Write out all of the entries below again, replacing every "tertiary" with "secondary" and leaving everything else unchanged.

(Raw records)
↓
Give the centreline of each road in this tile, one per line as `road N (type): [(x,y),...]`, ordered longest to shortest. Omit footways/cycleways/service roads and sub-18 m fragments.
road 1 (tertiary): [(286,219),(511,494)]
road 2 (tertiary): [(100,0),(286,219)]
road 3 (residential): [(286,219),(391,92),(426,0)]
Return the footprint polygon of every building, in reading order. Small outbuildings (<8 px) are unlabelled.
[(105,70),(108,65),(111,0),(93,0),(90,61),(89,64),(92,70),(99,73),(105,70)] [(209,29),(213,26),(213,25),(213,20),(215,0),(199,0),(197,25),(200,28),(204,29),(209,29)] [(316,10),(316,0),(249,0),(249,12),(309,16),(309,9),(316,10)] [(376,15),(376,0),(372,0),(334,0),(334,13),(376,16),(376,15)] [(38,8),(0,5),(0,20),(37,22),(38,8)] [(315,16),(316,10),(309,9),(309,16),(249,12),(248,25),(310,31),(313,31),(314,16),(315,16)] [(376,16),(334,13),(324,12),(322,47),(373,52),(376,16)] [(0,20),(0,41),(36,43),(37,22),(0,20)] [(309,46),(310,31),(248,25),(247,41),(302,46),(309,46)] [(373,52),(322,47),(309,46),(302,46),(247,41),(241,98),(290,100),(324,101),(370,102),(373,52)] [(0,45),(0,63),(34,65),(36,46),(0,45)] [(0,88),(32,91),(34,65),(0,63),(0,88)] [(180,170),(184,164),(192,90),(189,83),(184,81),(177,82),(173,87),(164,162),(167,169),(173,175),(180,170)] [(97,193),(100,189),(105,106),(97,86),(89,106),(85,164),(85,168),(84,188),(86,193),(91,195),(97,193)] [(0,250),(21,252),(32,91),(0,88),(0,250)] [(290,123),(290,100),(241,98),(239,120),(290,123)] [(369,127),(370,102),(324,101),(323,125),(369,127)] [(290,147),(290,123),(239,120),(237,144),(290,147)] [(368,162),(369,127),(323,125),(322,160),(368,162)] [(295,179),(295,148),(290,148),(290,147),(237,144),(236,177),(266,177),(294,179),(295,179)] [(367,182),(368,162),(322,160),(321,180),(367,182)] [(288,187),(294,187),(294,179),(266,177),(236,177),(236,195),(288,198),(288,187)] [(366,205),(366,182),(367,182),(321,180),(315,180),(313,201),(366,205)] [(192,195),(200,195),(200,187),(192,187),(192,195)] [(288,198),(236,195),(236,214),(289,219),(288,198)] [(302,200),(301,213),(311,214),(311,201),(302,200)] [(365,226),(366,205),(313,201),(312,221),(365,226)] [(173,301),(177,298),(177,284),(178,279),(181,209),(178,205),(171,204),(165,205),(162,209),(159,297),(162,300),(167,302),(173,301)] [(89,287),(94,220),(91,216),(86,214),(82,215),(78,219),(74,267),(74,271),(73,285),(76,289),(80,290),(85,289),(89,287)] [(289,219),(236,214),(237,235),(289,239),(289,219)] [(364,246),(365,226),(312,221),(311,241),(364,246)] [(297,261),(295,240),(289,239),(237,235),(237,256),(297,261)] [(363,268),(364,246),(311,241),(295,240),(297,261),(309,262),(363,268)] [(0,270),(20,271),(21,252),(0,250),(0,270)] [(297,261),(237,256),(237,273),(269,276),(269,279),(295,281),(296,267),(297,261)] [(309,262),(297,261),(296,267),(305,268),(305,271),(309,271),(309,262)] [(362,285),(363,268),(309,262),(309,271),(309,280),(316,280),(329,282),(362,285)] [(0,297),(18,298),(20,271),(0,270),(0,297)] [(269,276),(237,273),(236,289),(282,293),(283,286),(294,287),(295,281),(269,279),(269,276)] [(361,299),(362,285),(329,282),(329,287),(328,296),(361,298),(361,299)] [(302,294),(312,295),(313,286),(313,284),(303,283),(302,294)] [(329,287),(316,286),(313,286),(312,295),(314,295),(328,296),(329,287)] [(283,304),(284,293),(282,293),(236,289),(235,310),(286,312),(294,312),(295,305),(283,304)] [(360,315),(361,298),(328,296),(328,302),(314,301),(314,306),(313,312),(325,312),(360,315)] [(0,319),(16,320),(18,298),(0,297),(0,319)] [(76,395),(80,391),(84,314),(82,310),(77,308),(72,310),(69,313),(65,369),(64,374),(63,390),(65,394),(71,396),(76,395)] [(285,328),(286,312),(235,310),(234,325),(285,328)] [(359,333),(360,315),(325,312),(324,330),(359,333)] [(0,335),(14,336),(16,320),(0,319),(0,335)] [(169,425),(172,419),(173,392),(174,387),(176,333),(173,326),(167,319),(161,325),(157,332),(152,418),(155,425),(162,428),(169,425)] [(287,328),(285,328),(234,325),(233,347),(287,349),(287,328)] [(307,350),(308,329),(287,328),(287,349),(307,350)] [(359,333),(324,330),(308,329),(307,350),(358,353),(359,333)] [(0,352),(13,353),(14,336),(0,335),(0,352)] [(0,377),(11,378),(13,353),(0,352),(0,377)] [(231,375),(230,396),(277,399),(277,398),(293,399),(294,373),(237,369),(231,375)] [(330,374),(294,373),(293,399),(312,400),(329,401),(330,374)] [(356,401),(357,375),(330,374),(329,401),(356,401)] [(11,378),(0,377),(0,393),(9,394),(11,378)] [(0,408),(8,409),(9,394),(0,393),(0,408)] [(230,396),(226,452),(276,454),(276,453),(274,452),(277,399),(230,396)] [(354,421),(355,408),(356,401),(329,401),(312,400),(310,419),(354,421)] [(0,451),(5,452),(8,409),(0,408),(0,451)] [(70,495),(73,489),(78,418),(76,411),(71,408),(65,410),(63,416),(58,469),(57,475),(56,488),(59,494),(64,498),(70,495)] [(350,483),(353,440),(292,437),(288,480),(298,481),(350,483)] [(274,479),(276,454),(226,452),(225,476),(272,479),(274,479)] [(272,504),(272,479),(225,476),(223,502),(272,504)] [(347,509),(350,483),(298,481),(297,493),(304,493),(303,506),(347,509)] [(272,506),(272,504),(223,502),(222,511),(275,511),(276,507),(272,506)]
↑
# [RESPONSE TO THE TASK]
Give the centreline of each road in this tile, one per line as `road N (type): [(x,y),...]`, ordered longest to shortest. Omit footways/cycleways/service roads and sub-18 m fragments.
road 1 (secondary): [(286,219),(511,494)]
road 2 (secondary): [(100,0),(286,219)]
road 3 (residential): [(286,219),(391,92),(426,0)]
Return the footprint polygon of every building, in reading order. Small outbuildings (<8 px) are unlabelled.
[(105,70),(108,65),(111,0),(93,0),(90,61),(89,64),(92,70),(99,73),(105,70)] [(209,29),(213,26),(213,25),(213,20),(215,0),(199,0),(197,25),(200,28),(204,29),(209,29)] [(316,10),(316,0),(249,0),(249,12),(309,16),(309,9),(316,10)] [(376,15),(376,0),(372,0),(334,0),(334,13),(376,16),(376,15)] [(38,8),(0,5),(0,20),(37,22),(38,8)] [(315,16),(316,10),(309,9),(309,16),(249,12),(248,25),(310,31),(313,31),(314,16),(315,16)] [(376,16),(334,13),(324,12),(322,47),(373,52),(376,16)] [(0,20),(0,41),(36,43),(37,22),(0,20)] [(309,46),(310,31),(248,25),(247,41),(302,46),(309,46)] [(373,52),(322,47),(309,46),(302,46),(247,41),(241,98),(290,100),(324,101),(370,102),(373,52)] [(0,45),(0,63),(34,65),(36,46),(0,45)] [(0,88),(32,91),(34,65),(0,63),(0,88)] [(180,170),(184,164),(192,90),(189,83),(184,81),(177,82),(173,87),(164,162),(167,169),(173,175),(180,170)] [(97,193),(100,189),(105,106),(97,86),(89,106),(85,164),(85,168),(84,188),(86,193),(91,195),(97,193)] [(0,250),(21,252),(32,91),(0,88),(0,250)] [(290,123),(290,100),(241,98),(239,120),(290,123)] [(369,127),(370,102),(324,101),(323,125),(369,127)] [(290,147),(290,123),(239,120),(237,144),(290,147)] [(368,162),(369,127),(323,125),(322,160),(368,162)] [(295,179),(295,148),(290,148),(290,147),(237,144),(236,177),(266,177),(294,179),(295,179)] [(367,182),(368,162),(322,160),(321,180),(367,182)] [(288,187),(294,187),(294,179),(266,177),(236,177),(236,195),(288,198),(288,187)] [(366,205),(366,182),(367,182),(321,180),(315,180),(313,201),(366,205)] [(192,195),(200,195),(200,187),(192,187),(192,195)] [(288,198),(236,195),(236,214),(289,219),(288,198)] [(302,200),(301,213),(311,214),(311,201),(302,200)] [(365,226),(366,205),(313,201),(312,221),(365,226)] [(173,301),(177,298),(177,284),(178,279),(181,209),(178,205),(171,204),(165,205),(162,209),(159,297),(162,300),(167,302),(173,301)] [(89,287),(94,220),(91,216),(86,214),(82,215),(78,219),(74,267),(74,271),(73,285),(76,289),(80,290),(85,289),(89,287)] [(289,219),(236,214),(237,235),(289,239),(289,219)] [(364,246),(365,226),(312,221),(311,241),(364,246)] [(297,261),(295,240),(289,239),(237,235),(237,256),(297,261)] [(363,268),(364,246),(311,241),(295,240),(297,261),(309,262),(363,268)] [(0,270),(20,271),(21,252),(0,250),(0,270)] [(297,261),(237,256),(237,273),(269,276),(269,279),(295,281),(296,267),(297,261)] [(309,262),(297,261),(296,267),(305,268),(305,271),(309,271),(309,262)] [(362,285),(363,268),(309,262),(309,271),(309,280),(316,280),(329,282),(362,285)] [(0,297),(18,298),(20,271),(0,270),(0,297)] [(269,276),(237,273),(236,289),(282,293),(283,286),(294,287),(295,281),(269,279),(269,276)] [(361,299),(362,285),(329,282),(329,287),(328,296),(361,298),(361,299)] [(302,294),(312,295),(313,286),(313,284),(303,283),(302,294)] [(329,287),(316,286),(313,286),(312,295),(314,295),(328,296),(329,287)] [(283,304),(284,293),(282,293),(236,289),(235,310),(286,312),(294,312),(295,305),(283,304)] [(360,315),(361,298),(328,296),(328,302),(314,301),(314,306),(313,312),(325,312),(360,315)] [(0,319),(16,320),(18,298),(0,297),(0,319)] [(76,395),(80,391),(84,314),(82,310),(77,308),(72,310),(69,313),(65,369),(64,374),(63,390),(65,394),(71,396),(76,395)] [(285,328),(286,312),(235,310),(234,325),(285,328)] [(359,333),(360,315),(325,312),(324,330),(359,333)] [(0,335),(14,336),(16,320),(0,319),(0,335)] [(169,425),(172,419),(173,392),(174,387),(176,333),(173,326),(167,319),(161,325),(157,332),(152,418),(155,425),(162,428),(169,425)] [(287,328),(285,328),(234,325),(233,347),(287,349),(287,328)] [(307,350),(308,329),(287,328),(287,349),(307,350)] [(359,333),(324,330),(308,329),(307,350),(358,353),(359,333)] [(0,352),(13,353),(14,336),(0,335),(0,352)] [(0,377),(11,378),(13,353),(0,352),(0,377)] [(231,375),(230,396),(277,399),(277,398),(293,399),(294,373),(237,369),(231,375)] [(330,374),(294,373),(293,399),(312,400),(329,401),(330,374)] [(356,401),(357,375),(330,374),(329,401),(356,401)] [(11,378),(0,377),(0,393),(9,394),(11,378)] [(0,408),(8,409),(9,394),(0,393),(0,408)] [(230,396),(226,452),(276,454),(276,453),(274,452),(277,399),(230,396)] [(354,421),(355,408),(356,401),(329,401),(312,400),(310,419),(354,421)] [(0,451),(5,452),(8,409),(0,408),(0,451)] [(70,495),(73,489),(78,418),(76,411),(71,408),(65,410),(63,416),(58,469),(57,475),(56,488),(59,494),(64,498),(70,495)] [(350,483),(353,440),(292,437),(288,480),(298,481),(350,483)] [(274,479),(276,454),(226,452),(225,476),(272,479),(274,479)] [(272,504),(272,479),(225,476),(223,502),(272,504)] [(347,509),(350,483),(298,481),(297,493),(304,493),(303,506),(347,509)] [(272,506),(272,504),(223,502),(222,511),(275,511),(276,507),(272,506)]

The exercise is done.